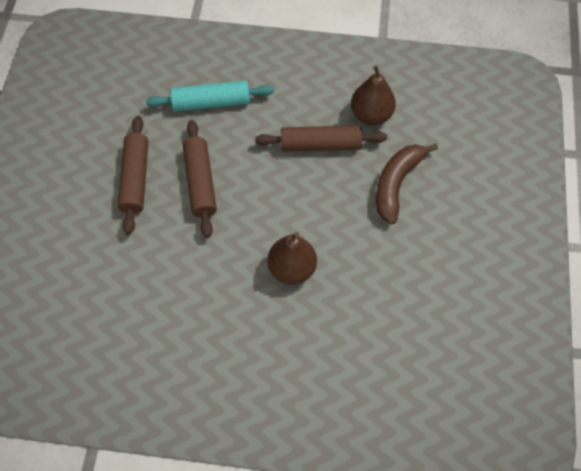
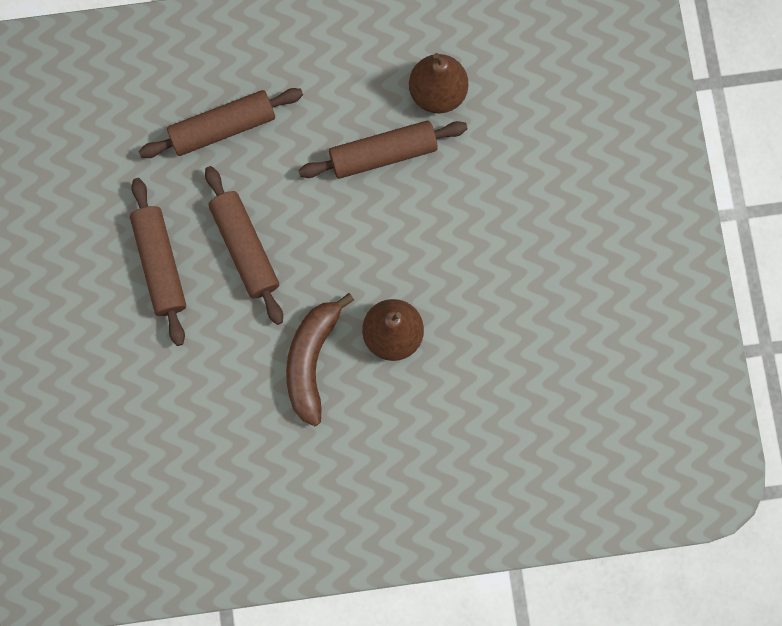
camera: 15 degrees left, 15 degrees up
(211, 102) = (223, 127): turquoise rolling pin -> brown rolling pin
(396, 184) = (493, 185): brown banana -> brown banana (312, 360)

---

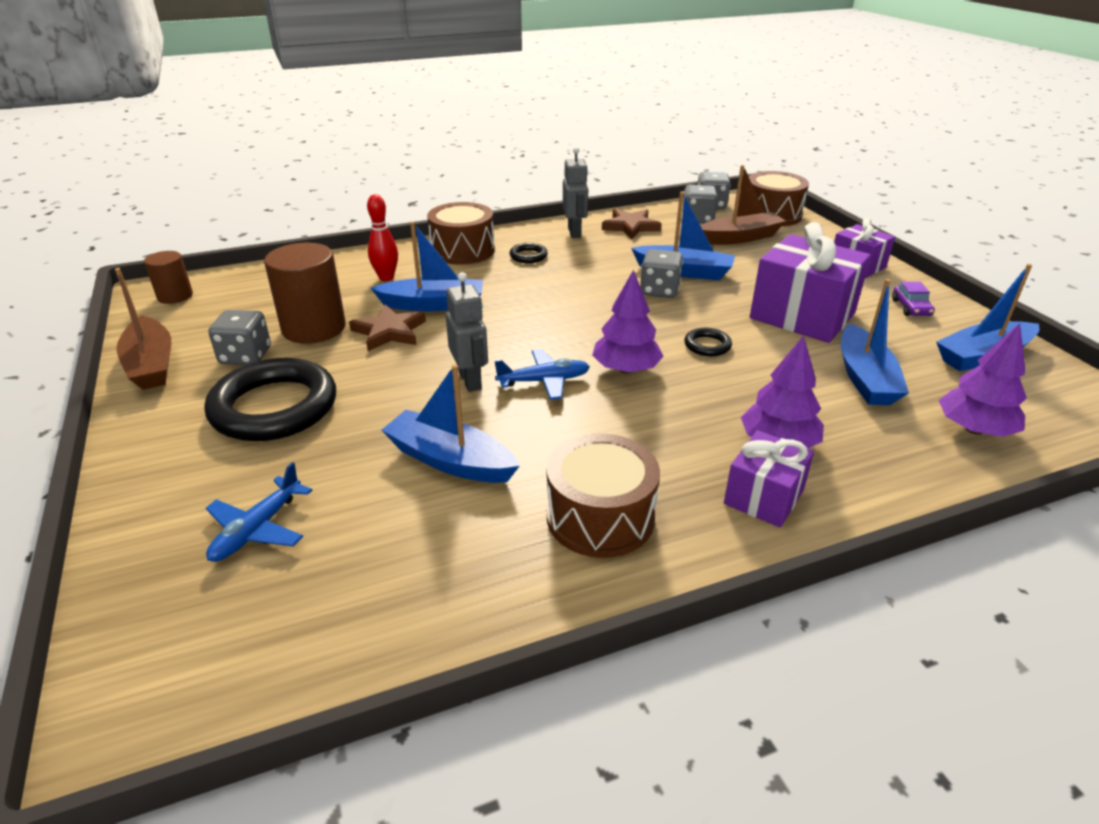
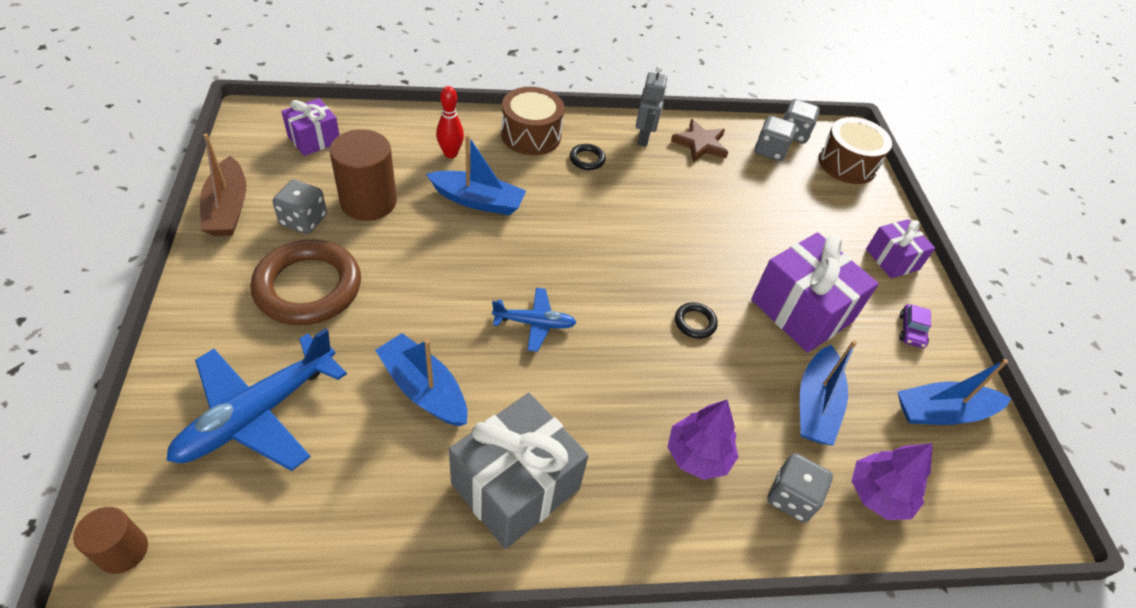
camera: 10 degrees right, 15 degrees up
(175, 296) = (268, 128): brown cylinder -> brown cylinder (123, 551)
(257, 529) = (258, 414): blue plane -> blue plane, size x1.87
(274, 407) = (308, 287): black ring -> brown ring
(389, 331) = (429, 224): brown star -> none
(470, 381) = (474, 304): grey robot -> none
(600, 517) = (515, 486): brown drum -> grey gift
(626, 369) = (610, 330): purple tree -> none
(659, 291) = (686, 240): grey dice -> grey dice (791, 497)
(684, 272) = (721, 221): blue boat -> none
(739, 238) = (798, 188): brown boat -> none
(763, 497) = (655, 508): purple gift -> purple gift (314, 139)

- [Directions]
Please give again the lines above between the line holding "camera: 15 degrees left, 15 degrees up" and the line holding "(396, 184) = (493, 185): brown", inclusive, exactly as they are and with nothing added.

- [Answer]
camera: 15 degrees left, 15 degrees up
(211, 102) = (223, 127): turquoise rolling pin -> brown rolling pin
(396, 184) = (493, 185): brown banana -> brown banana (312, 360)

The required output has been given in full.